Data records:
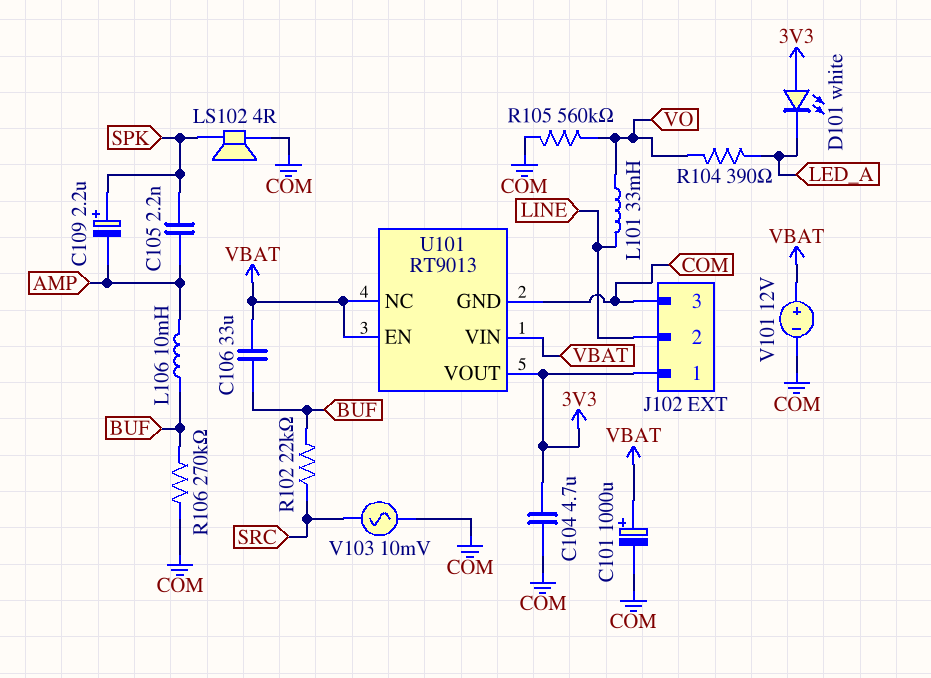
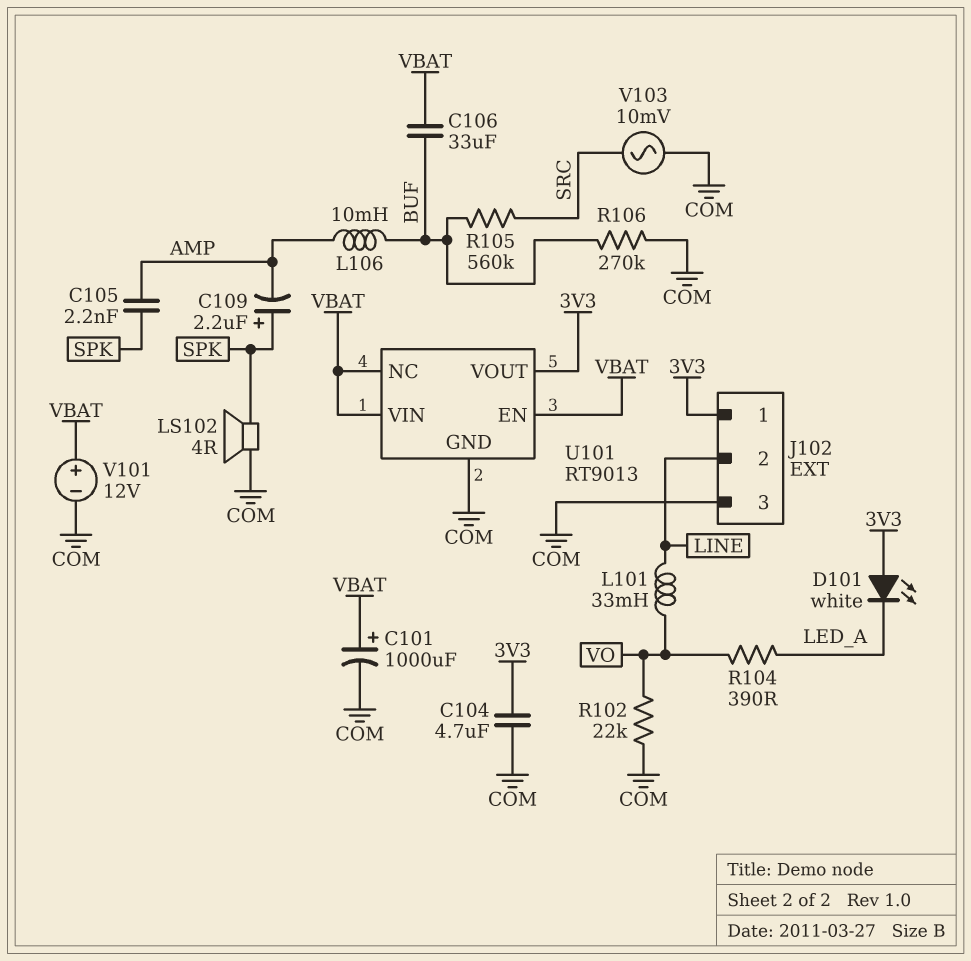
R102: 22k (BUF, SRC) -> 22k (COM, VO)
R105: 560k (COM, VO) -> 560k (BUF, SRC)

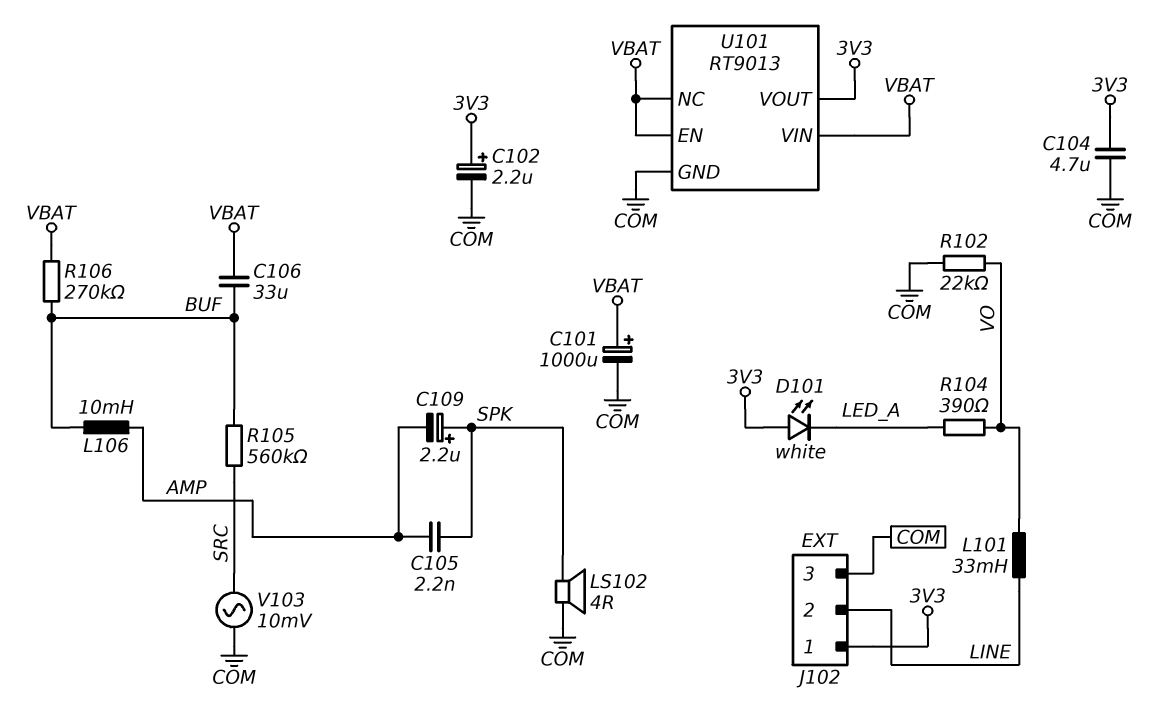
C102: none -> 2.2uF (plus 3V3, minus COM)
R106: 270k (BUF, COM) -> 270k (BUF, VBAT)
V101: 12V (plus VBAT, minus COM) -> none

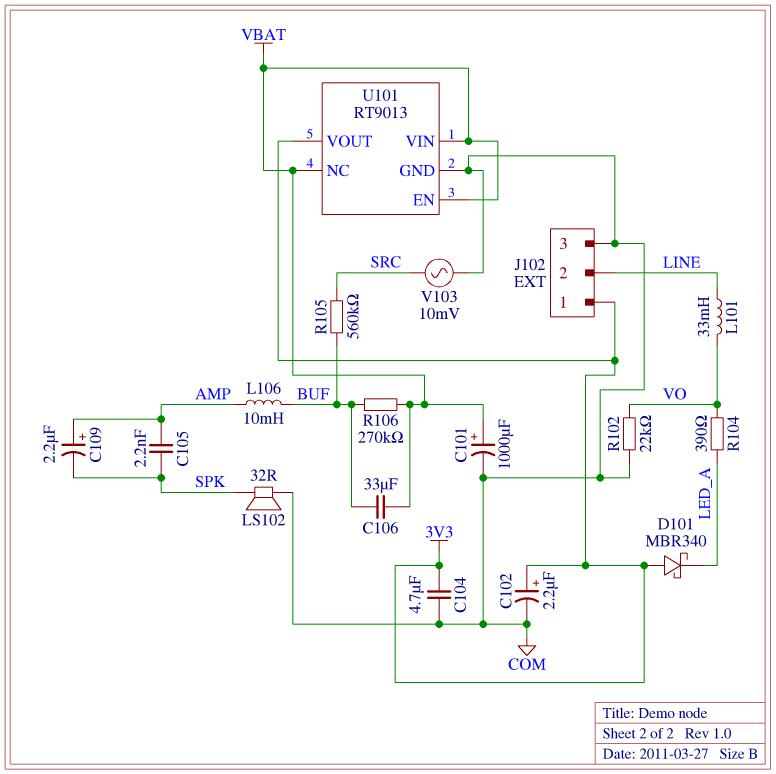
C109: 2.2uF (plus SPK, minus AMP) -> 2.2uF (plus AMP, minus SPK)
D101: LED white (A 3V3, K LED_A) -> schottky MBR340 (A 3V3, K LED_A)
LS102: speaker 4R (COM, SPK) -> speaker 32R (COM, SPK)

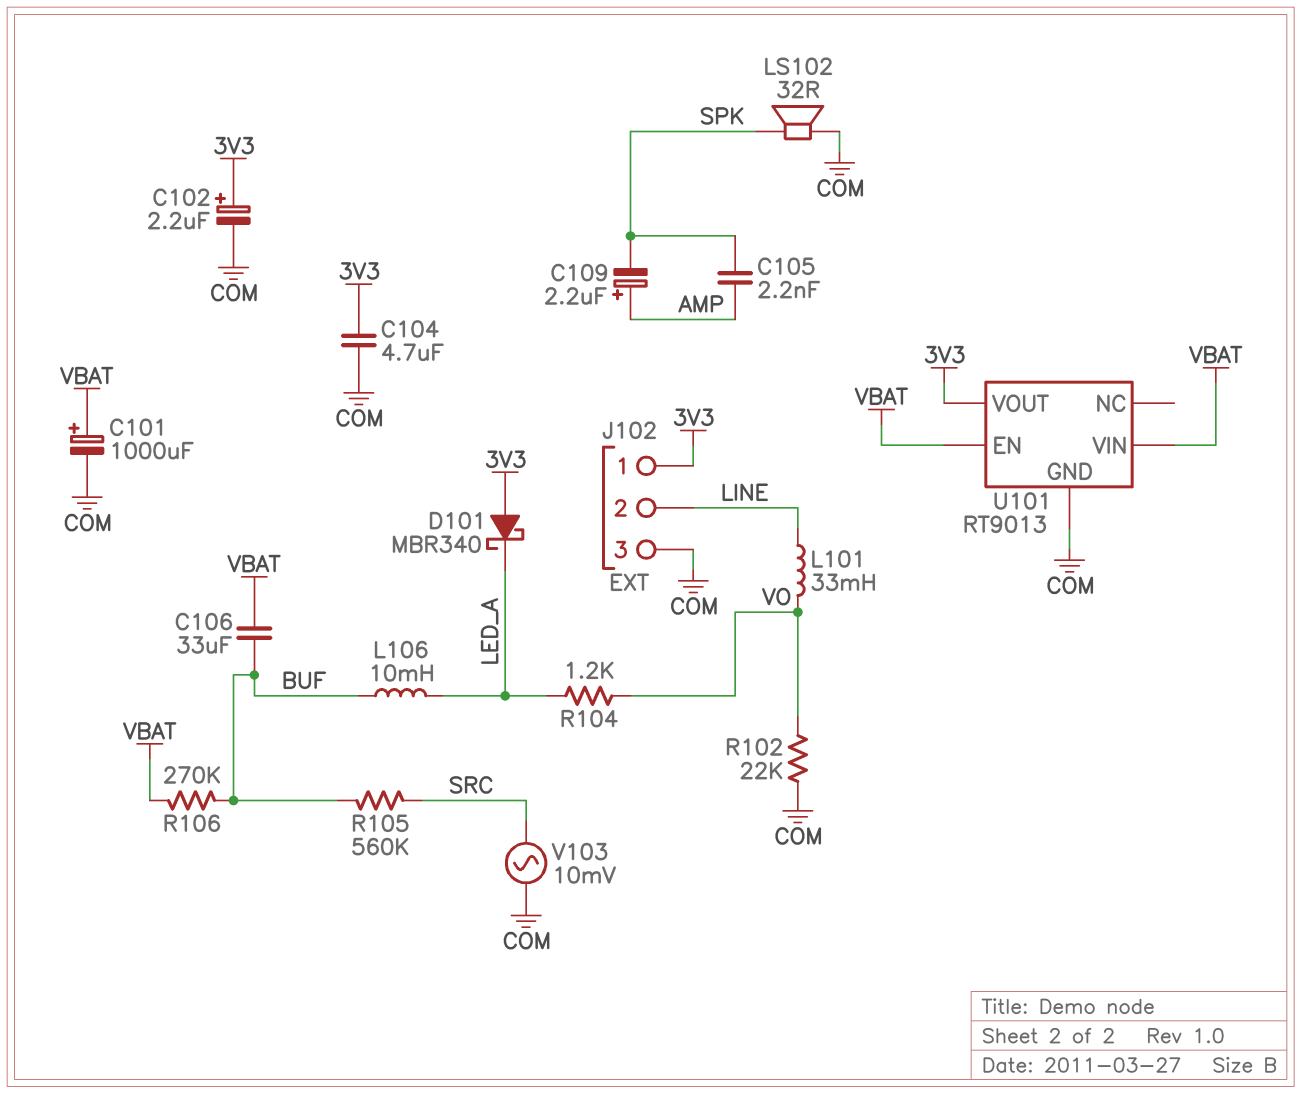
L106: 10mH (AMP, BUF) -> 10mH (BUF, LED_A)
R104: 390 (LED_A, VO) -> 1.2k (LED_A, VO)
U101 pin NC: VBAT -> none

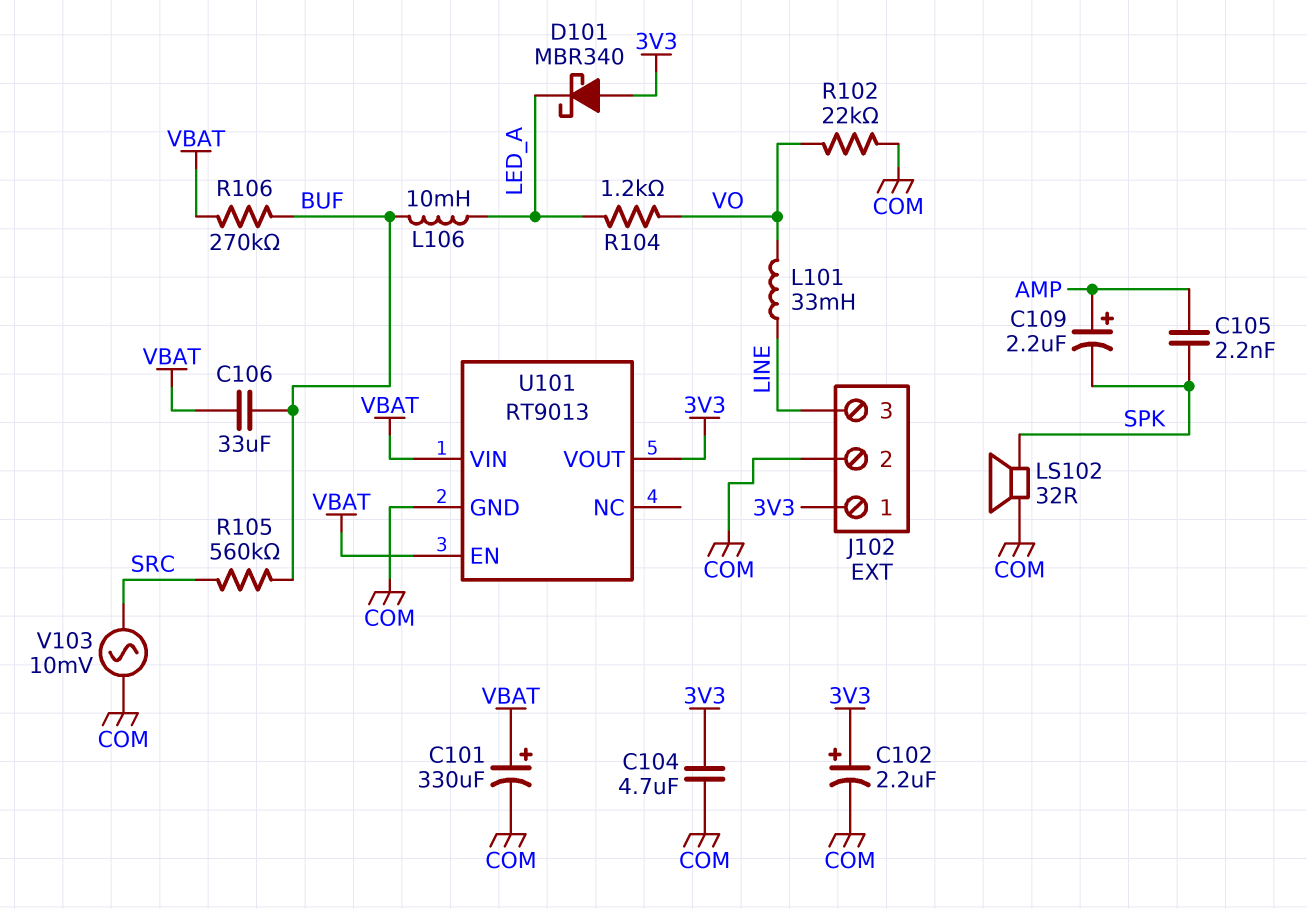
C101: 1000uF (plus VBAT, minus COM) -> 330uF (plus VBAT, minus COM)
J102 pin 2: LINE -> COM
J102 pin 3: COM -> LINE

Your task: With the pictures removed, set down every line of the listing above exactly.

Your solution:
R102: 22k (BUF, SRC) -> 22k (COM, VO)
R105: 560k (COM, VO) -> 560k (BUF, SRC)

C102: none -> 2.2uF (plus 3V3, minus COM)
R106: 270k (BUF, COM) -> 270k (BUF, VBAT)
V101: 12V (plus VBAT, minus COM) -> none

C109: 2.2uF (plus SPK, minus AMP) -> 2.2uF (plus AMP, minus SPK)
D101: LED white (A 3V3, K LED_A) -> schottky MBR340 (A 3V3, K LED_A)
LS102: speaker 4R (COM, SPK) -> speaker 32R (COM, SPK)

L106: 10mH (AMP, BUF) -> 10mH (BUF, LED_A)
R104: 390 (LED_A, VO) -> 1.2k (LED_A, VO)
U101 pin NC: VBAT -> none

C101: 1000uF (plus VBAT, minus COM) -> 330uF (plus VBAT, minus COM)
J102 pin 2: LINE -> COM
J102 pin 3: COM -> LINE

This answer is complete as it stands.